What to work on:
Without copying the images, write out all the entries below verbatim.

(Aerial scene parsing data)
----
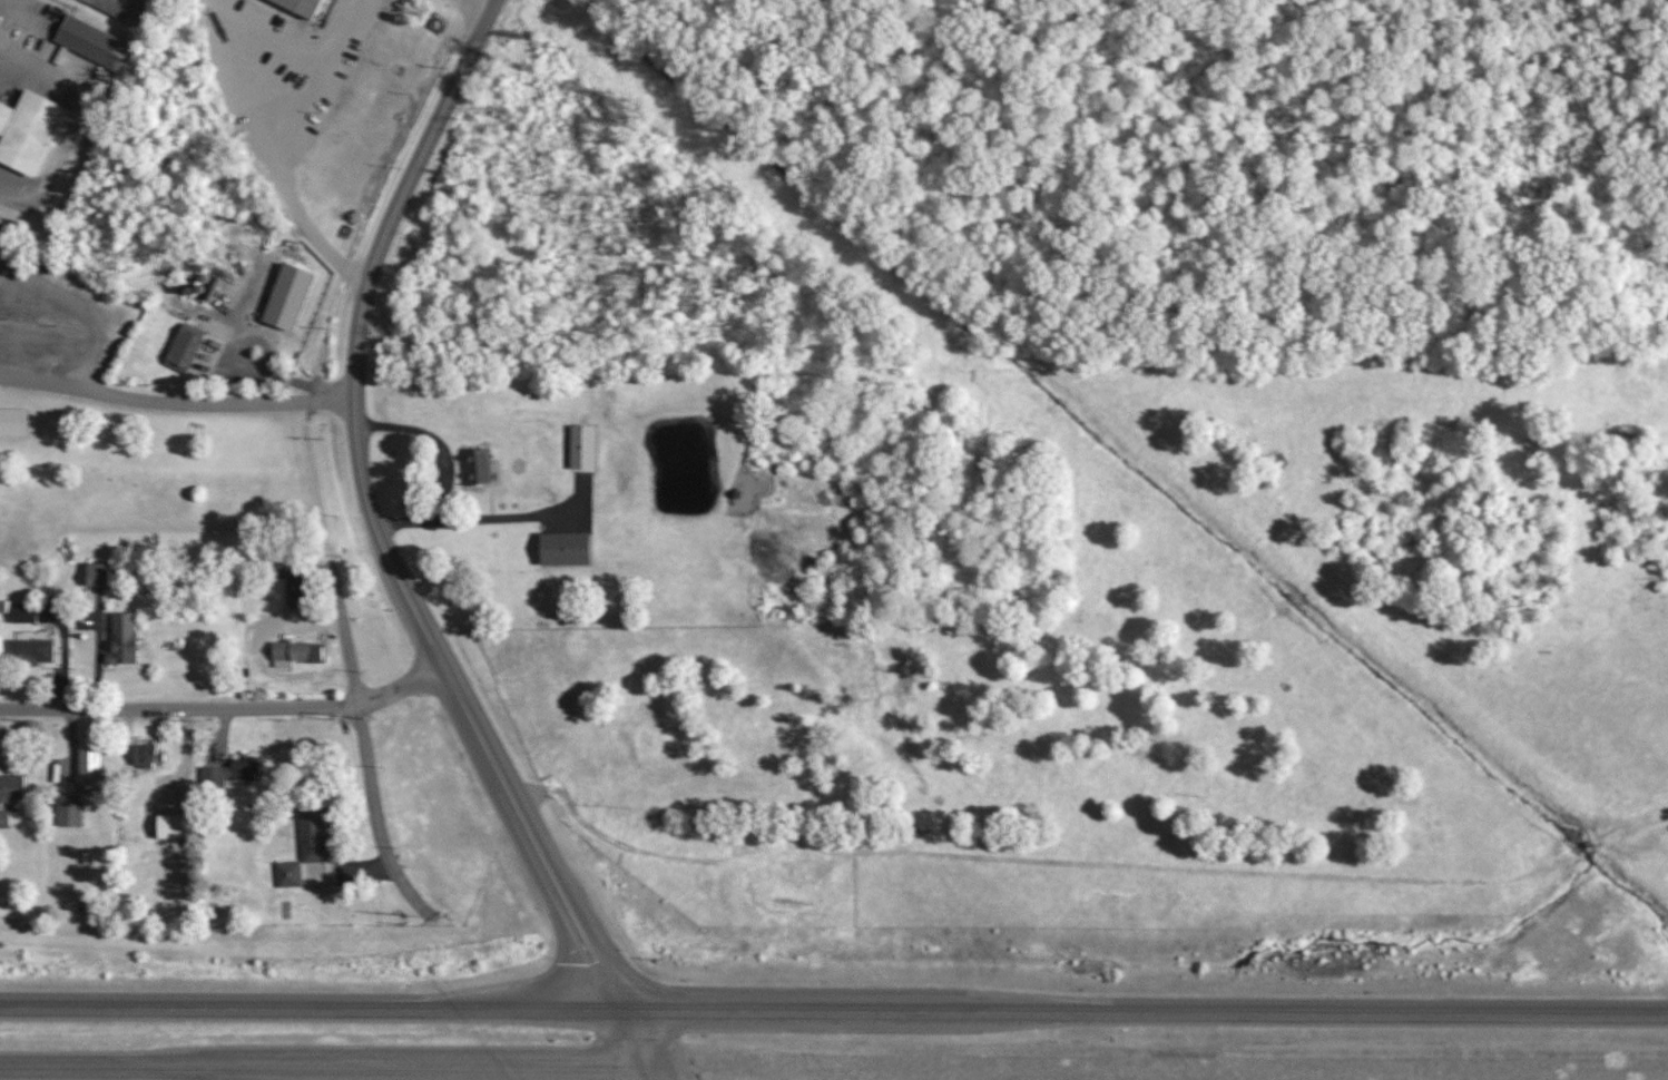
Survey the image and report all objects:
road: (486, 0)
building: (299, 6)
building: (120, 8)
building: (93, 43)
road: (997, 69)
building: (26, 131)
road: (286, 146)
park: (1095, 180)
park: (1604, 220)
building: (285, 296)
building: (182, 348)
road: (349, 397)
road: (172, 398)
building: (13, 422)
road: (432, 440)
building: (580, 447)
park: (154, 453)
building: (476, 466)
road: (474, 518)
building: (562, 548)
building: (94, 575)
building: (22, 613)
building: (121, 639)
building: (30, 651)
building: (295, 652)
road: (220, 700)
building: (87, 755)
building: (144, 755)
building: (227, 774)
road: (368, 786)
building: (10, 788)
building: (67, 810)
building: (4, 819)
building: (168, 826)
building: (311, 834)
building: (286, 874)
road: (563, 901)
road: (311, 1011)
road: (1145, 1014)
road: (638, 1040)
road: (326, 1066)
road: (656, 1073)

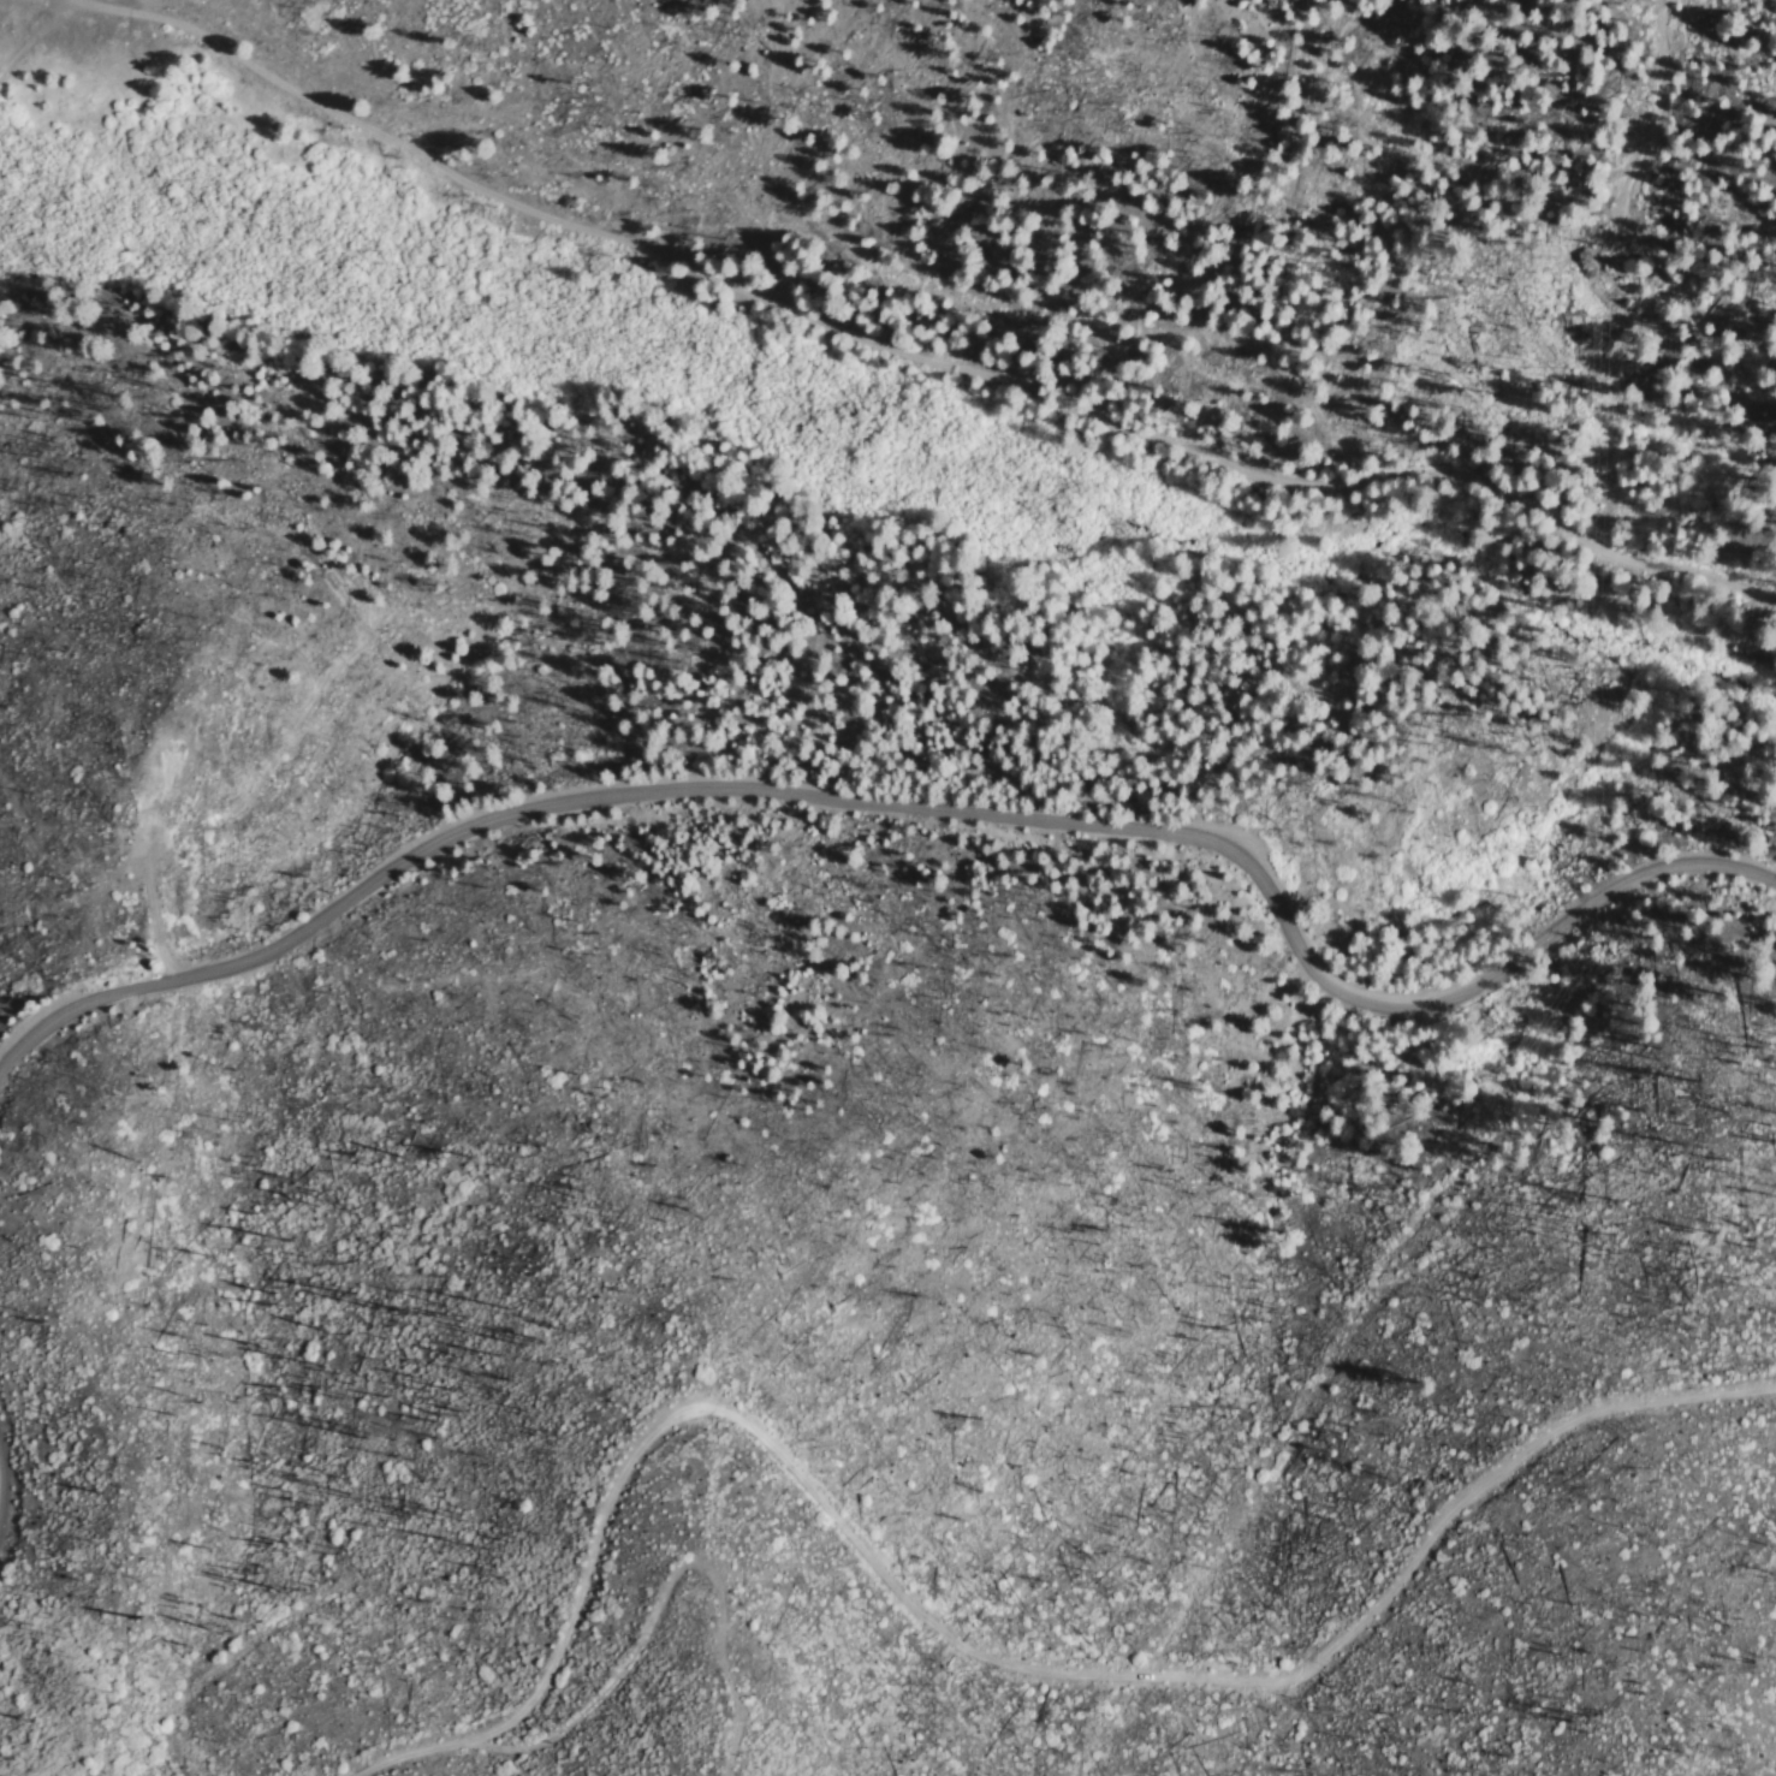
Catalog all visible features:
road: (909, 344)
road: (913, 807)
road: (152, 913)
road: (9, 1501)
road: (967, 1648)

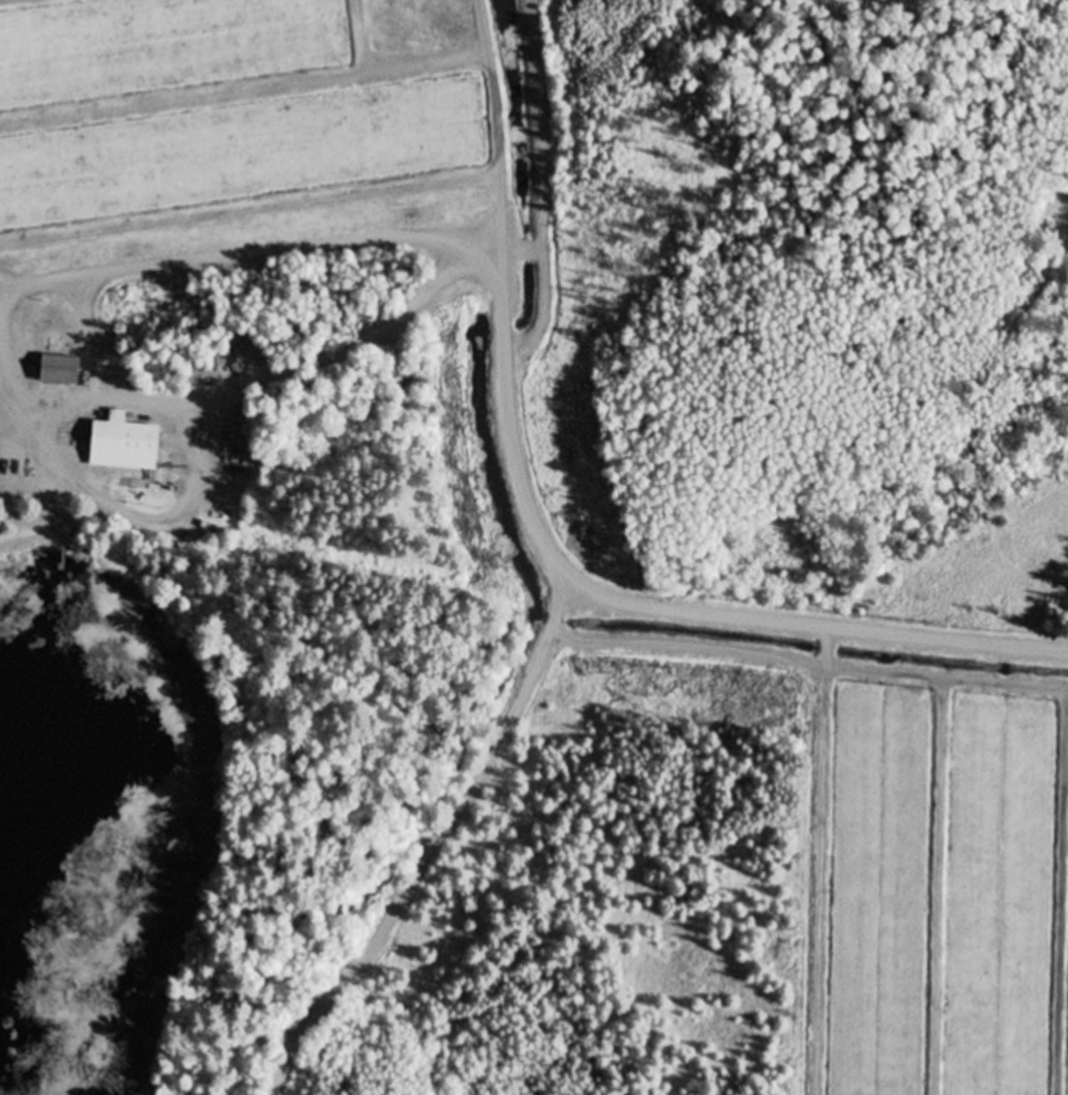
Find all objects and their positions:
crop: (225, 102)
building: (59, 371)
building: (123, 444)
road: (544, 542)
crop: (945, 893)

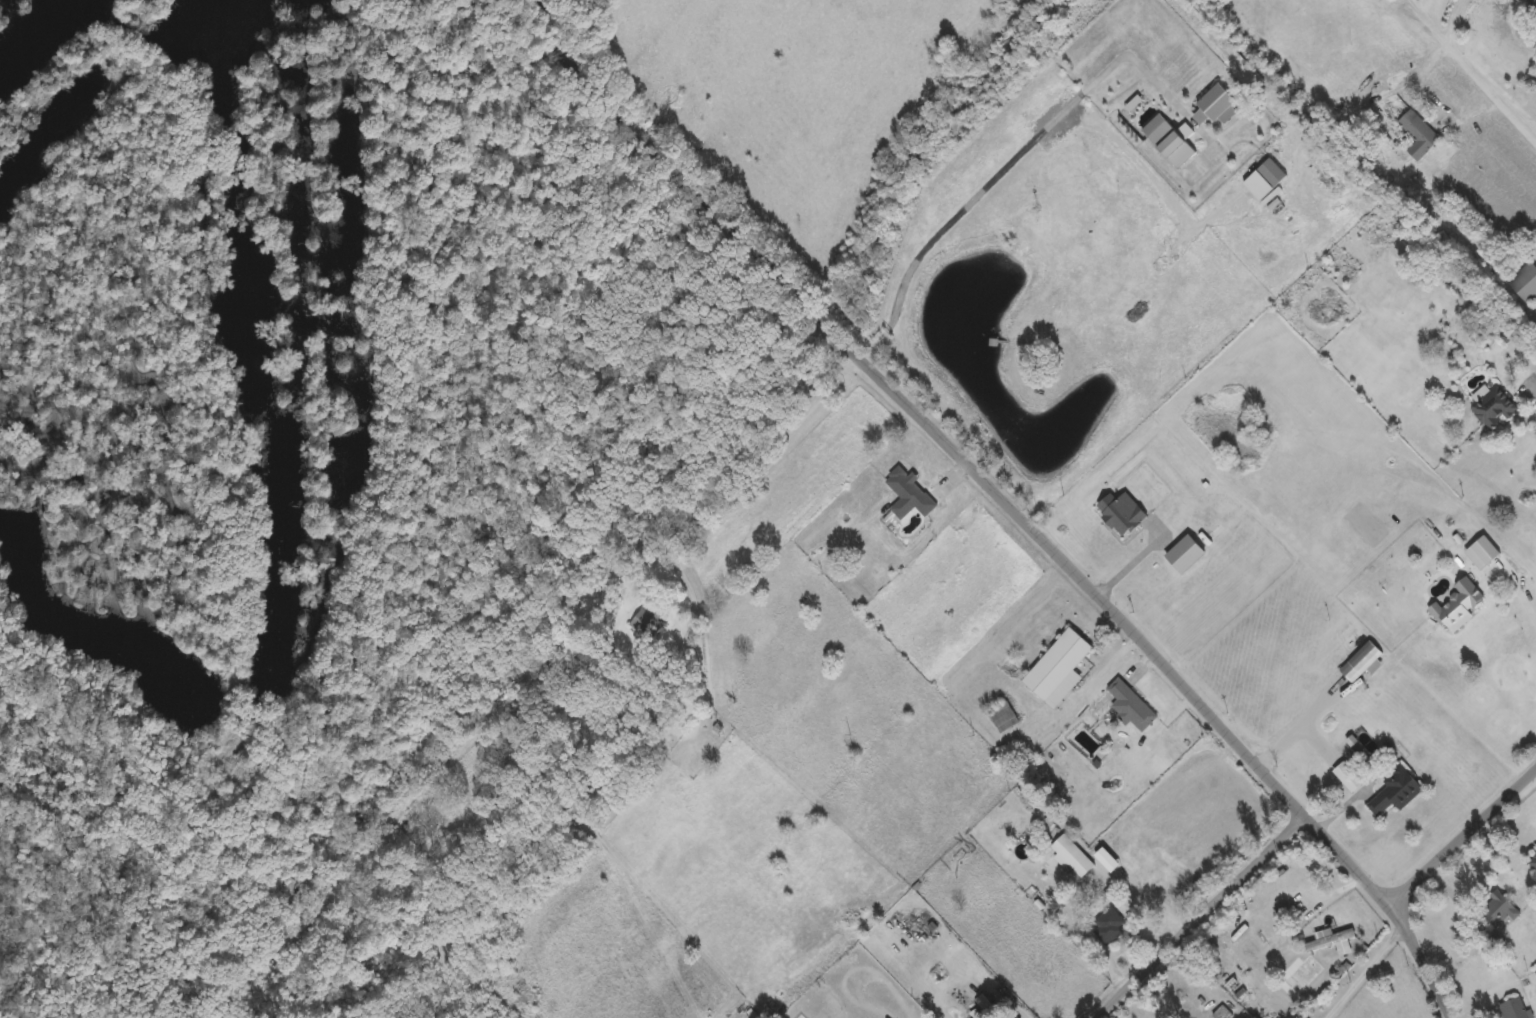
----
Result of this exercise:
Survey the image and report all objects:
road: (486, 0)
building: (299, 6)
building: (120, 8)
building: (93, 43)
road: (997, 69)
building: (26, 131)
road: (286, 146)
park: (1095, 180)
park: (1604, 220)
building: (285, 296)
building: (182, 348)
road: (349, 397)
road: (172, 398)
building: (13, 422)
road: (432, 440)
building: (580, 447)
park: (154, 453)
building: (476, 466)
road: (474, 518)
building: (562, 548)
building: (94, 575)
building: (22, 613)
building: (121, 639)
building: (30, 651)
building: (295, 652)
road: (220, 700)
building: (87, 755)
building: (144, 755)
building: (227, 774)
road: (368, 786)
building: (10, 788)
building: (67, 810)
building: (4, 819)
building: (168, 826)
building: (311, 834)
building: (286, 874)
road: (563, 901)
road: (311, 1011)
road: (1145, 1014)
road: (638, 1040)
road: (326, 1066)
road: (656, 1073)

Catalog all visible features:
road: (909, 344)
road: (913, 807)
road: (152, 913)
road: (9, 1501)
road: (967, 1648)

Find all objects and their positions:
crop: (225, 102)
building: (59, 371)
building: (123, 444)
road: (544, 542)
crop: (945, 893)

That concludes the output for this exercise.